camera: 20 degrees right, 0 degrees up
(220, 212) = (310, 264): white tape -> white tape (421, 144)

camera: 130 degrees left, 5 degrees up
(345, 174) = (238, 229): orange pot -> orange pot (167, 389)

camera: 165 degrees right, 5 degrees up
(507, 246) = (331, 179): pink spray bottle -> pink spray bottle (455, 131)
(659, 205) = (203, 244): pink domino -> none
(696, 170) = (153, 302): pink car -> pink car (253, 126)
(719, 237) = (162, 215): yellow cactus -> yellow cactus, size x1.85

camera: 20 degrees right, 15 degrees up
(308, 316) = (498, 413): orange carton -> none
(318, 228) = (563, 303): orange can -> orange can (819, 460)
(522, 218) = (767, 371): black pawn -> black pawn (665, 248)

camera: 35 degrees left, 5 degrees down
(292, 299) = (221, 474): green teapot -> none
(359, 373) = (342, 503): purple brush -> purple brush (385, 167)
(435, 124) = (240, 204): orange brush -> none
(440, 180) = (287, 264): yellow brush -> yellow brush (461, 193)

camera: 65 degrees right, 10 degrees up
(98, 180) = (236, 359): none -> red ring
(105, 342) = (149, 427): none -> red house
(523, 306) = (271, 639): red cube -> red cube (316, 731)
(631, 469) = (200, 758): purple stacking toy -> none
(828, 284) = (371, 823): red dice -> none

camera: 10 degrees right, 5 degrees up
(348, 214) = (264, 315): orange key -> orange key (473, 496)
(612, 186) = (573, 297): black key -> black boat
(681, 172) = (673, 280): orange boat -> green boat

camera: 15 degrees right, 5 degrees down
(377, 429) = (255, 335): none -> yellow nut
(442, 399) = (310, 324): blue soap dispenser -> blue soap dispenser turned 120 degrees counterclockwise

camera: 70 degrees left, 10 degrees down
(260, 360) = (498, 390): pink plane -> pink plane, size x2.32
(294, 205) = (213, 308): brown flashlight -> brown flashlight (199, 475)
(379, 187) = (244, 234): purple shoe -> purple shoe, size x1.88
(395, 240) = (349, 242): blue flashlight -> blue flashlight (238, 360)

#### What you are asked to do
Which lines in the listing have the string "pink"? Pick them out and copy them.

#### Task response
(507, 246) = (331, 179): pink spray bottle -> pink spray bottle (455, 131)
(659, 205) = (203, 244): pink domino -> none
(696, 170) = (153, 302): pink car -> pink car (253, 126)
(260, 360) = (498, 390): pink plane -> pink plane, size x2.32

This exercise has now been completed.